What to produce:
Scan the data below. Pull out each line where "minus" occurs.
── Records for the task
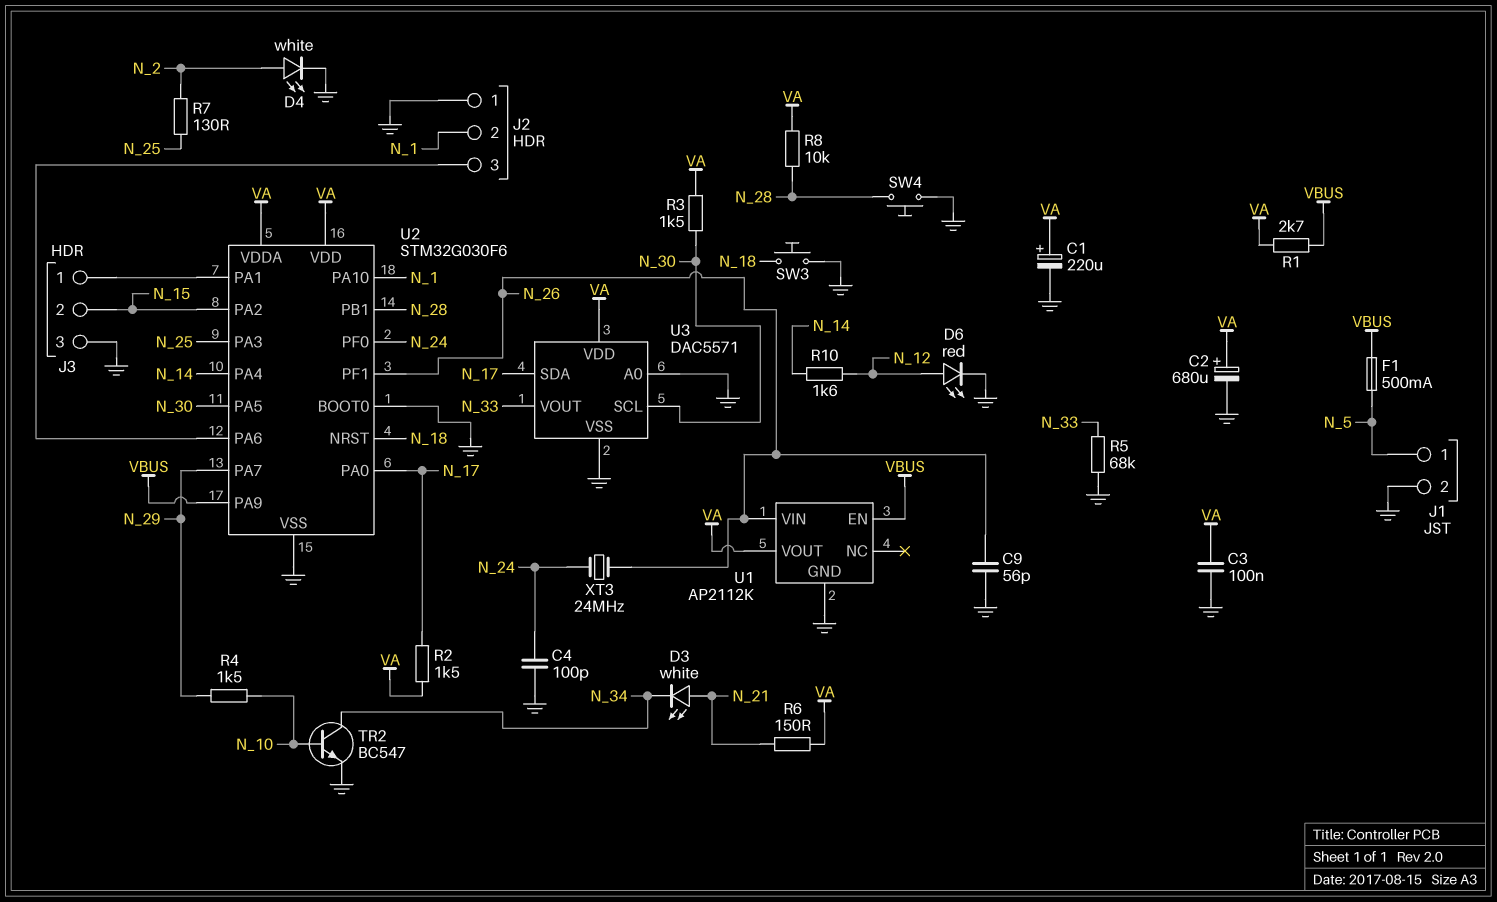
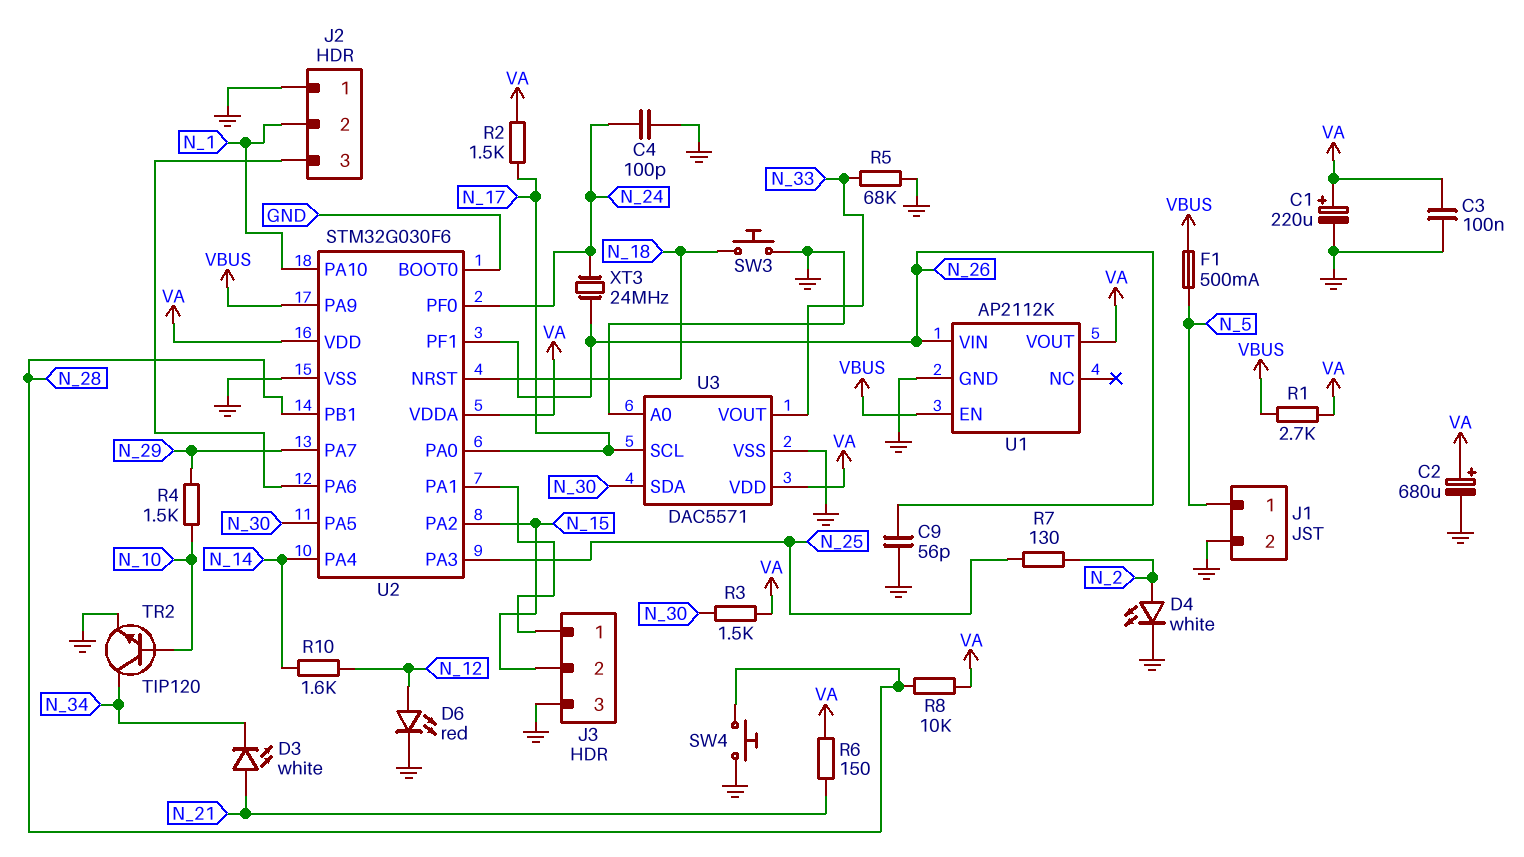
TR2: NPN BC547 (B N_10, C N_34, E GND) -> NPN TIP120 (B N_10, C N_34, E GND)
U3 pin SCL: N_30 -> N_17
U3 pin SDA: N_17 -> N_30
────
── Records for the task
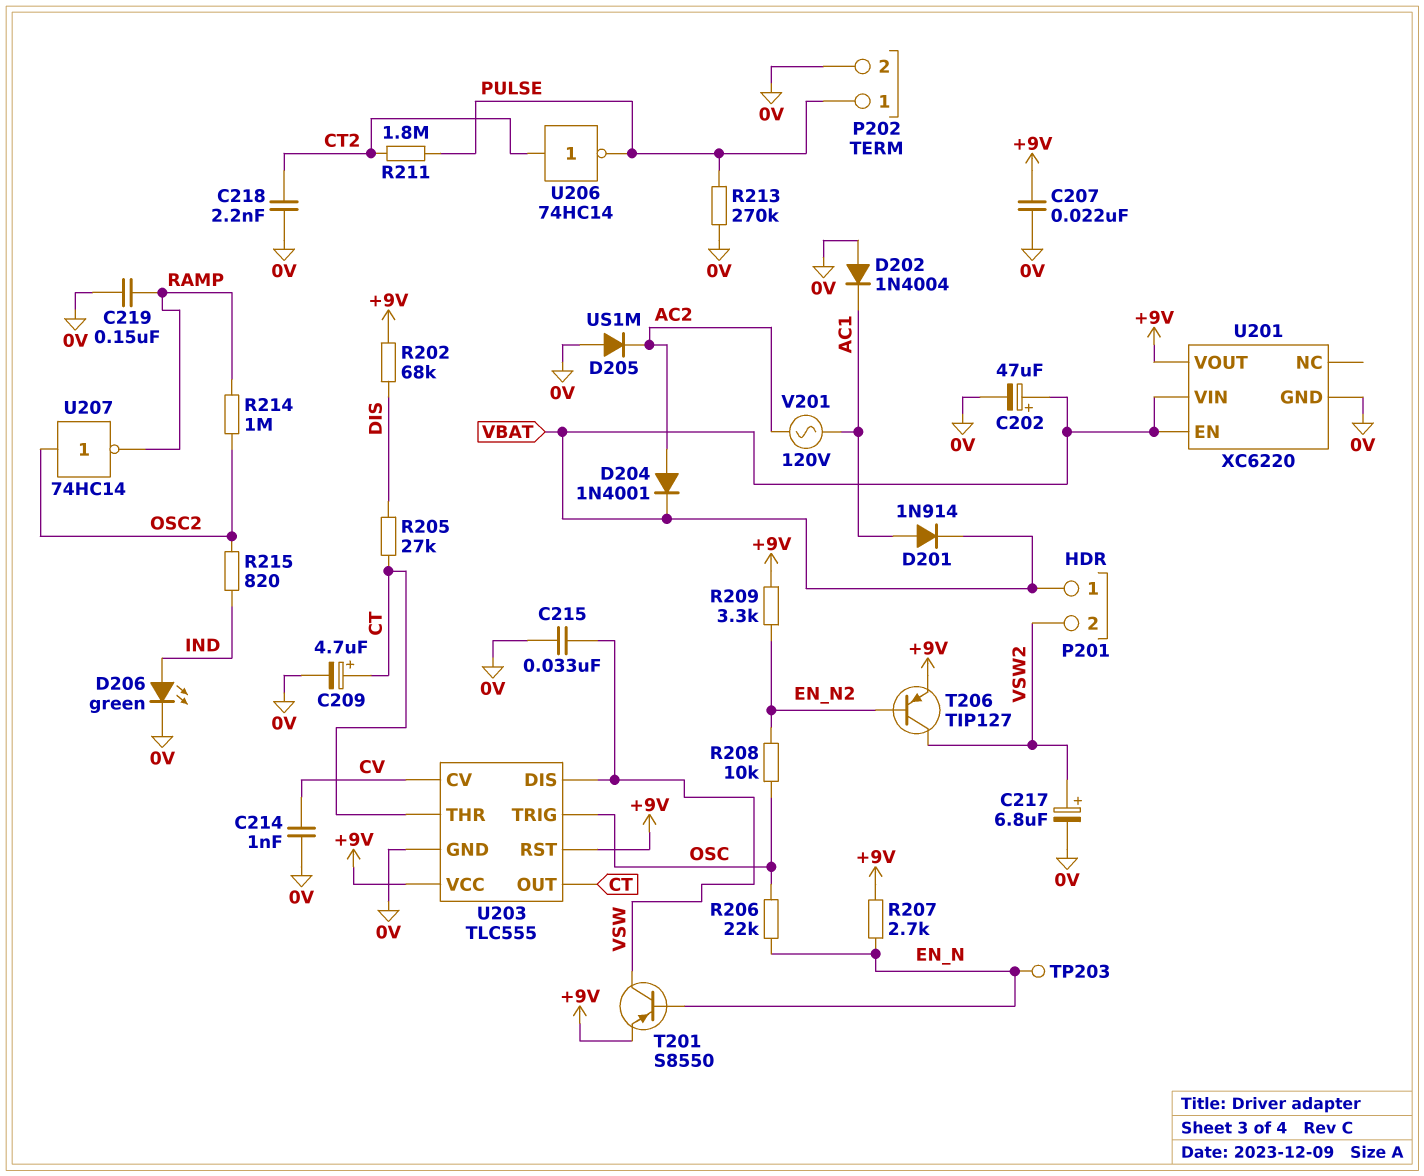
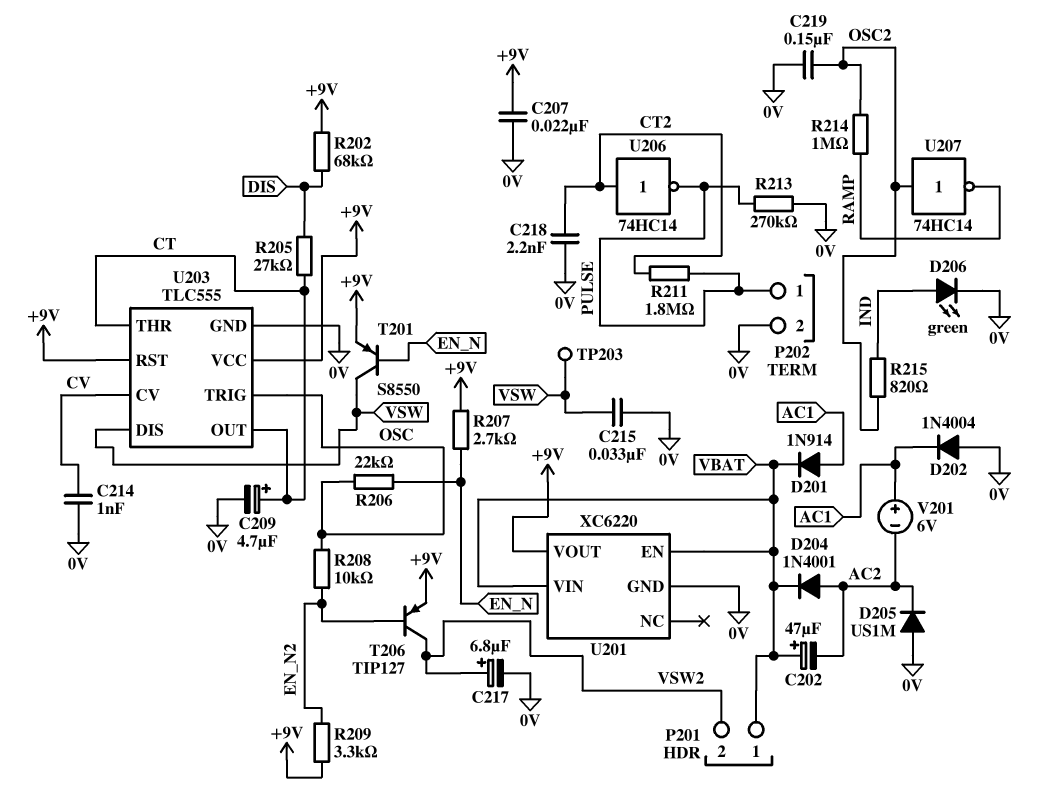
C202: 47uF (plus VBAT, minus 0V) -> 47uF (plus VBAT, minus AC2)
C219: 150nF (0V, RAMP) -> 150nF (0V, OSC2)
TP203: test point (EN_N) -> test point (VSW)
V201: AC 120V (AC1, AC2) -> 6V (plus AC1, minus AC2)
────
Response to this exercise:
C202: 47uF (plus VBAT, minus 0V) -> 47uF (plus VBAT, minus AC2)
V201: AC 120V (AC1, AC2) -> 6V (plus AC1, minus AC2)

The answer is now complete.